- _WORK TO BE COMPLETED_
Copy the records below exactly, starting at the line that contains "purple square: (16, 39) -> (18, 23), moved" and ending at the line that contains "blue semicircle: (54, 120)"; leave out any pictures.

[Shape state transition data]
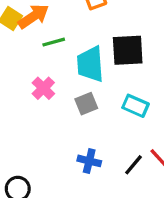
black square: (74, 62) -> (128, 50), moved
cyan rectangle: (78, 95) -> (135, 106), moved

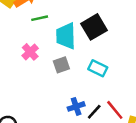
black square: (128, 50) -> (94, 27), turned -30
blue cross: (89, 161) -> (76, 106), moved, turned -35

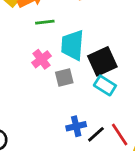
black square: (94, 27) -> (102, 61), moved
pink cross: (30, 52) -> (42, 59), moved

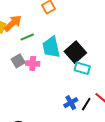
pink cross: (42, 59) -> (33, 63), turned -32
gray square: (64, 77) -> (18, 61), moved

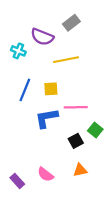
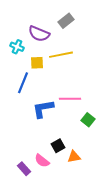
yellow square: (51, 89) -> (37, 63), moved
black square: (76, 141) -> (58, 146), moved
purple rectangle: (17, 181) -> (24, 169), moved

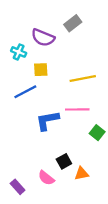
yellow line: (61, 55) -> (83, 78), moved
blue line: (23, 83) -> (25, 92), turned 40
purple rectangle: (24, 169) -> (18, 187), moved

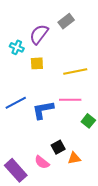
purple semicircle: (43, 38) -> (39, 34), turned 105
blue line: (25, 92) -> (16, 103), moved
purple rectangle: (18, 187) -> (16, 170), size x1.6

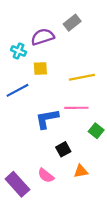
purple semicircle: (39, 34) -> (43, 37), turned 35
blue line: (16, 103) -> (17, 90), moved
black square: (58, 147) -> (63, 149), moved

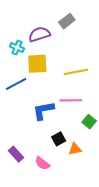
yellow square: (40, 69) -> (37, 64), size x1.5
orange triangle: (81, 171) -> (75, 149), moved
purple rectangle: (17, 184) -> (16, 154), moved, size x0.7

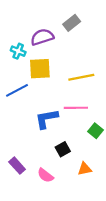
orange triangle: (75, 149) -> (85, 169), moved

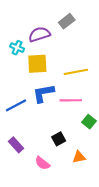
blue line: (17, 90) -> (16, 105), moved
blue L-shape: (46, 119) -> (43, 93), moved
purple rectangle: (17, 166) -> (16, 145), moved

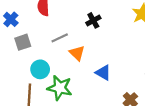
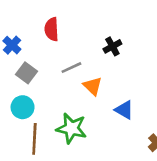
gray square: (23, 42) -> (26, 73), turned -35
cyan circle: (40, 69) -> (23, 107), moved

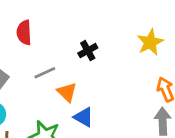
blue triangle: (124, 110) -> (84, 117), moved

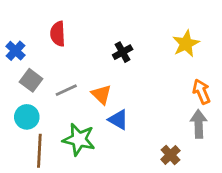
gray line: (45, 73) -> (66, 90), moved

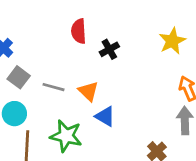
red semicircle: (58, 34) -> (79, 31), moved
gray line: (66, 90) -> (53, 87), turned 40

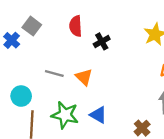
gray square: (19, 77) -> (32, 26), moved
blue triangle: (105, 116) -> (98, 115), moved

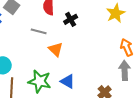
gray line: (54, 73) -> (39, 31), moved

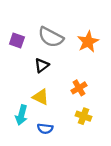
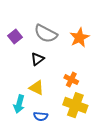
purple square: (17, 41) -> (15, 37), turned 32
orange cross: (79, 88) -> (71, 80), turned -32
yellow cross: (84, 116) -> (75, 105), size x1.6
==
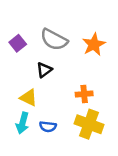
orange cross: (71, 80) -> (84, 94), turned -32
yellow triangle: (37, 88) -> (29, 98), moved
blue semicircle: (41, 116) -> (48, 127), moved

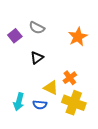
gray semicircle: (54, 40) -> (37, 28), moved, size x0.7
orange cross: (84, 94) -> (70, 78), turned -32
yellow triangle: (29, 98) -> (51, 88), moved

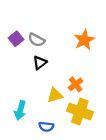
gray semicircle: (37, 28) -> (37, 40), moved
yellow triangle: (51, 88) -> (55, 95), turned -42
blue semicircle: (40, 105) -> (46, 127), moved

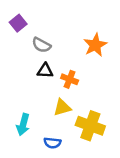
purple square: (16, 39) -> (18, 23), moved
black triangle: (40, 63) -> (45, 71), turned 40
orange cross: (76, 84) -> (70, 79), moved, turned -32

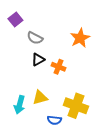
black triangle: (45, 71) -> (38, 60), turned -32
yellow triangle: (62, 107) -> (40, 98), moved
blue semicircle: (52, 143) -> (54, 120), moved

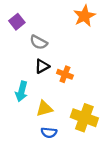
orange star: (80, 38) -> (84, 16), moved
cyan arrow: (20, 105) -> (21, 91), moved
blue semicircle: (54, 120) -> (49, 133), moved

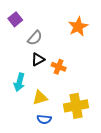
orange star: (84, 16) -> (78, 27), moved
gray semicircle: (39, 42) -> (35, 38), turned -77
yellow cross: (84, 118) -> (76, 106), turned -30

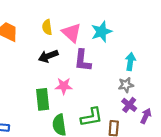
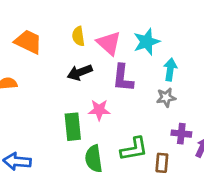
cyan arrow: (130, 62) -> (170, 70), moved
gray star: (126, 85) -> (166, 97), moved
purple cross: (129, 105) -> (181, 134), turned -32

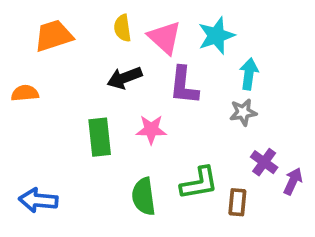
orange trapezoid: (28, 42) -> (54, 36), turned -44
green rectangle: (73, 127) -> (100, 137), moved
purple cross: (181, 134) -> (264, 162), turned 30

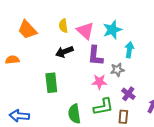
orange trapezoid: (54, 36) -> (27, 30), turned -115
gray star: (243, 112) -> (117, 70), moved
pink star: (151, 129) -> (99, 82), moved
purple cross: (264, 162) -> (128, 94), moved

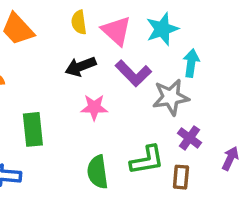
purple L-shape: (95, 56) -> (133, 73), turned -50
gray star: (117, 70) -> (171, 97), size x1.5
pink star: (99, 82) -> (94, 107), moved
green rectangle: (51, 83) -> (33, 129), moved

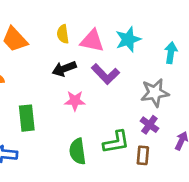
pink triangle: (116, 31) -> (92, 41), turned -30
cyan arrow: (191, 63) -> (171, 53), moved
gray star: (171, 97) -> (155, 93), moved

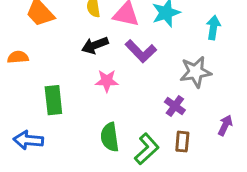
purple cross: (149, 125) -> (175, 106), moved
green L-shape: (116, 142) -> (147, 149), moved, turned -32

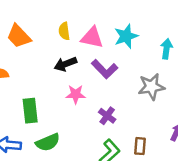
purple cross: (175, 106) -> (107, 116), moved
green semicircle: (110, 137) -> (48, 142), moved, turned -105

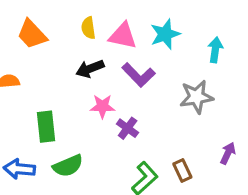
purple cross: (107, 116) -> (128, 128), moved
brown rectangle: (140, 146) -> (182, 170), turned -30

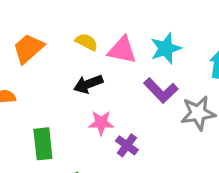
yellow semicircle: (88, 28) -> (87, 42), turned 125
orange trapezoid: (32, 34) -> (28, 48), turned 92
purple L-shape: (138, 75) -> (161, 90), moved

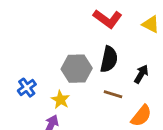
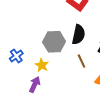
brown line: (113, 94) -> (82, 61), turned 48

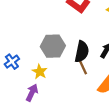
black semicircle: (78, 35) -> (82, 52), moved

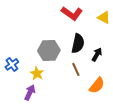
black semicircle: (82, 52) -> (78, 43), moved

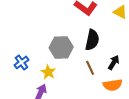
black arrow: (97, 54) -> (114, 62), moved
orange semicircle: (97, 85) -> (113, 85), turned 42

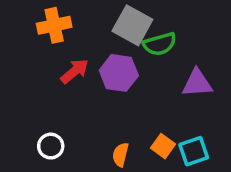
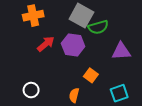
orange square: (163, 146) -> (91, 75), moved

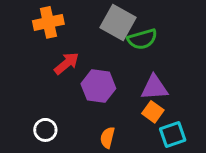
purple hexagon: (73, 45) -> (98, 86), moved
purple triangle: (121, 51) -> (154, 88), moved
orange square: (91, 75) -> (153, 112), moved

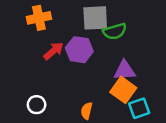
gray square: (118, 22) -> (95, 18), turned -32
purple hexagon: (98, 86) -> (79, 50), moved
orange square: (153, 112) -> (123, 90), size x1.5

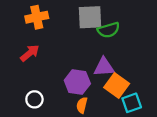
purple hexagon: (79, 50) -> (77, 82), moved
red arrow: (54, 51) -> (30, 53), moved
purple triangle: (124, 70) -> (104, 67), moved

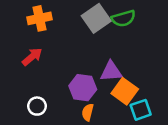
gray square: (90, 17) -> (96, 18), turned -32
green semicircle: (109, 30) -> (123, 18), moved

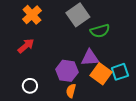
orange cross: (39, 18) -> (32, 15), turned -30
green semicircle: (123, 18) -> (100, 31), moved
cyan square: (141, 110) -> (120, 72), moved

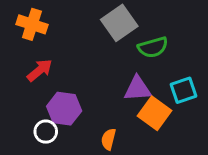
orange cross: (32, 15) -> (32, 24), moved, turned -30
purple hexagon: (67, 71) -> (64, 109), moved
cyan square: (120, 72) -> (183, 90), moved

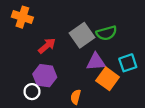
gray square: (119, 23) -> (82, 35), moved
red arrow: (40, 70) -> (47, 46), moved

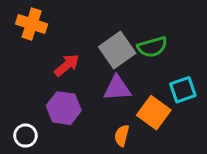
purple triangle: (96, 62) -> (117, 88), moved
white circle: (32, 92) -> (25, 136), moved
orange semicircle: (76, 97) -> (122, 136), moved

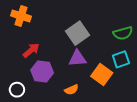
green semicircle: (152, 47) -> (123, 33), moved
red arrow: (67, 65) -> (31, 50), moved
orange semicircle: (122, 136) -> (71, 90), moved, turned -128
==
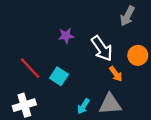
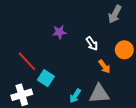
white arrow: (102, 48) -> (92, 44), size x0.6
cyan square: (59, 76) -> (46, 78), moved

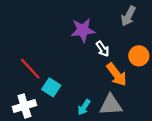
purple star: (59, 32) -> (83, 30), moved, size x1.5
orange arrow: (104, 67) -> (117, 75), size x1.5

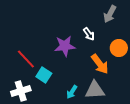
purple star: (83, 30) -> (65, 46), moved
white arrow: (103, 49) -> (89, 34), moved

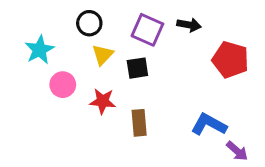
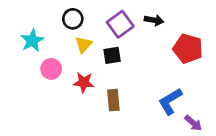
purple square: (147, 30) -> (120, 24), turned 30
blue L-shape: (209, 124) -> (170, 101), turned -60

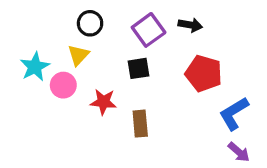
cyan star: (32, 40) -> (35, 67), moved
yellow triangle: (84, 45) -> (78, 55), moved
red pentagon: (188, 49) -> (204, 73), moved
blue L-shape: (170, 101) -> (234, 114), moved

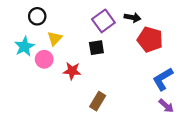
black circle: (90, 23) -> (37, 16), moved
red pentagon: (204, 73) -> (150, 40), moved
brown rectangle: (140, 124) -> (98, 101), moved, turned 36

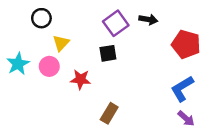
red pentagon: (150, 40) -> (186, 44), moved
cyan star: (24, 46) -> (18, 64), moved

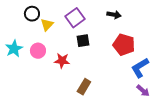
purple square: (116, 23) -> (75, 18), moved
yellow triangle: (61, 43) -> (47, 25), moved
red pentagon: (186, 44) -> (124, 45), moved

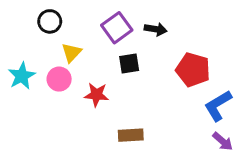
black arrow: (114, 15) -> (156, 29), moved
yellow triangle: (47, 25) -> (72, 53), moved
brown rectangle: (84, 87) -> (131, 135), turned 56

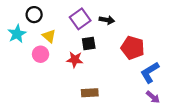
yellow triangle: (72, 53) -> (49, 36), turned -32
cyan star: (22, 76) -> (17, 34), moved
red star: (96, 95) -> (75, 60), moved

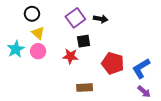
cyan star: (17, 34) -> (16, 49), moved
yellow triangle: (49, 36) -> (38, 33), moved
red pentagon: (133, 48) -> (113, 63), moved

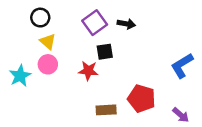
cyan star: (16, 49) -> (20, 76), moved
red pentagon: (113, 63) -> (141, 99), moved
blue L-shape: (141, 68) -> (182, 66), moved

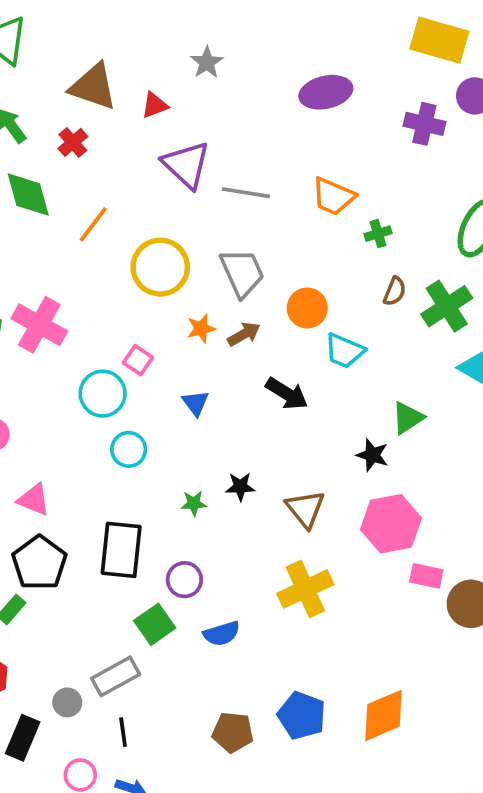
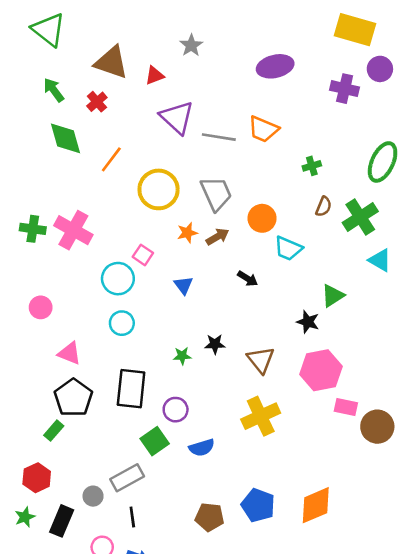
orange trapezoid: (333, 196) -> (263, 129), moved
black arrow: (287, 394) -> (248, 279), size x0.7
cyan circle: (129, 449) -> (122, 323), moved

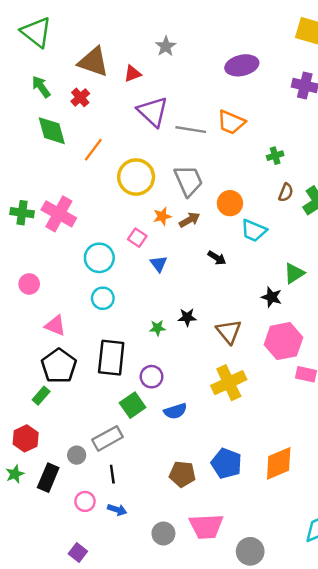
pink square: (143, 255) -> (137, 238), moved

- _SOLUTION_
purple square: (16, 39) -> (18, 23), moved
black triangle: (40, 63) -> (45, 71), turned 40
orange cross: (76, 84) -> (70, 79), moved, turned -32

black triangle: (45, 71) -> (38, 60), turned -32
yellow triangle: (62, 107) -> (40, 98), moved
blue semicircle: (52, 143) -> (54, 120), moved

orange star: (80, 38) -> (84, 16), moved
cyan arrow: (20, 105) -> (21, 91), moved
blue semicircle: (54, 120) -> (49, 133), moved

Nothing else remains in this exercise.